What to produce: Using the data below, gather each line that includes the word "round".

Records supplied:
------------------------
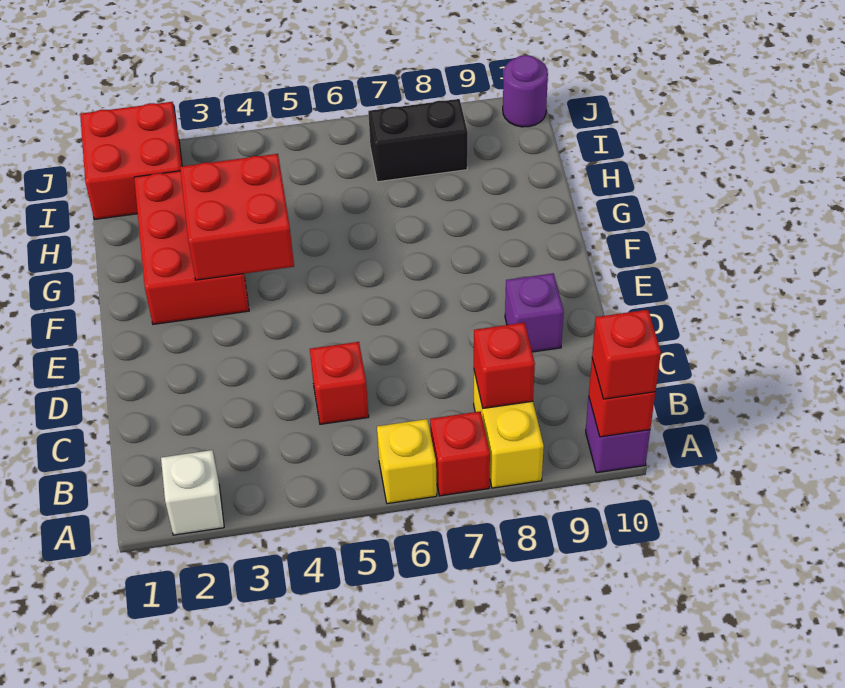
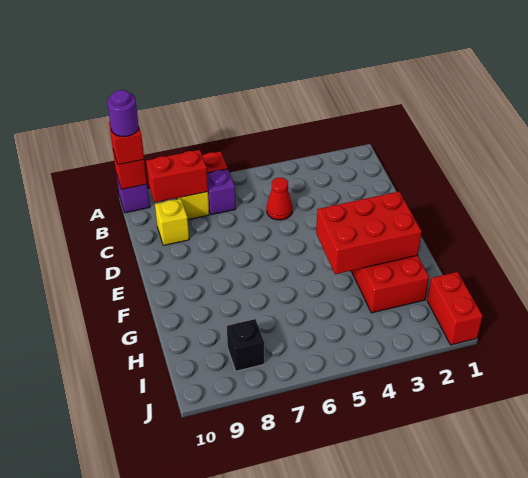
white brick A2 level 1 -> none
yellow brick A6 level 1 -> yellow brick C9 level 1
red brick B8 level 2 -> red brick B8:B9 level 2
red brick C5 level 1 -> red cone C5 level 1
purple brick D9 level 1 -> purple brick B7 level 1
red brick F3:G4 level 2 -> red brick F2:G4 level 2
red brick I1:J2 level 1 -> red brick I1:J1 level 1
black brick I7:I8 level 1 -> black brick I8 level 1
purple round brick J10 level 1 -> purple round brick A10 level 4

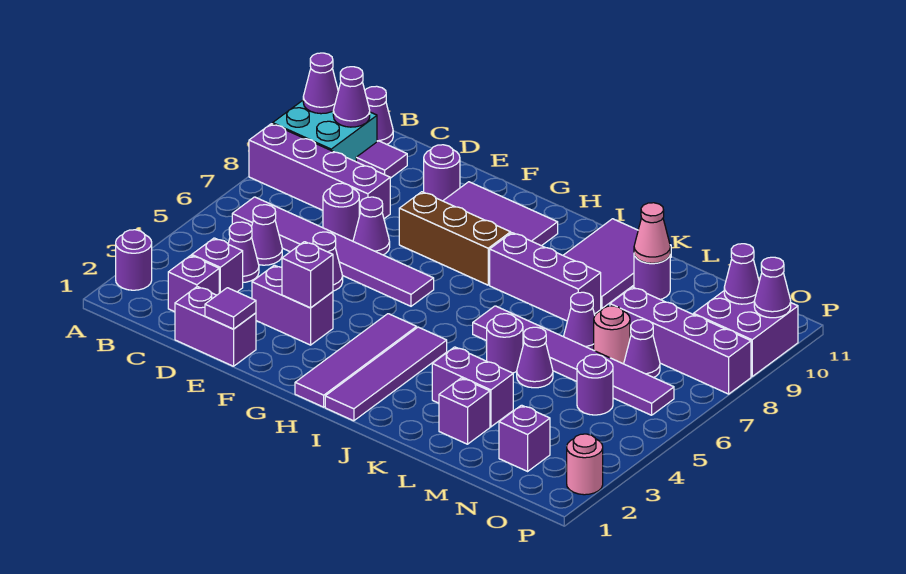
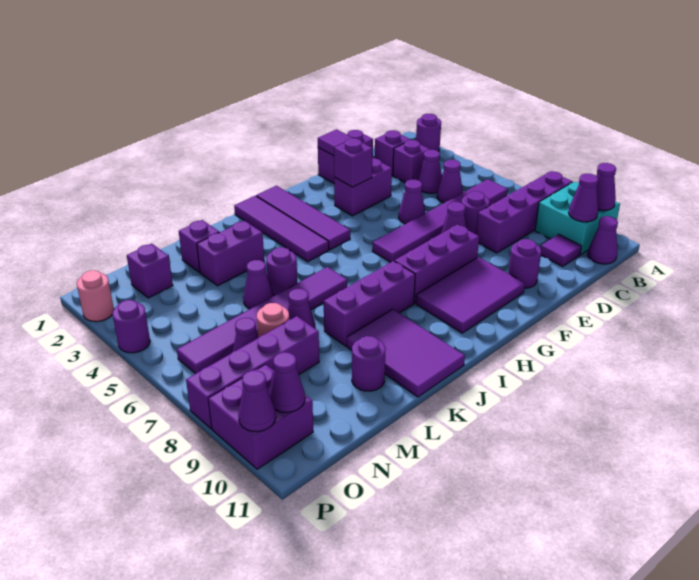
brown brick F8:H8 level 1 -> purple brick F8:H8 level 1
pink cone L10 level 2 -> none
purple round brick N5 level 1 -> purple round brick P4 level 1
------------------------
Answer to this task:
purple round brick J10 level 1 -> purple round brick A10 level 4
purple round brick N5 level 1 -> purple round brick P4 level 1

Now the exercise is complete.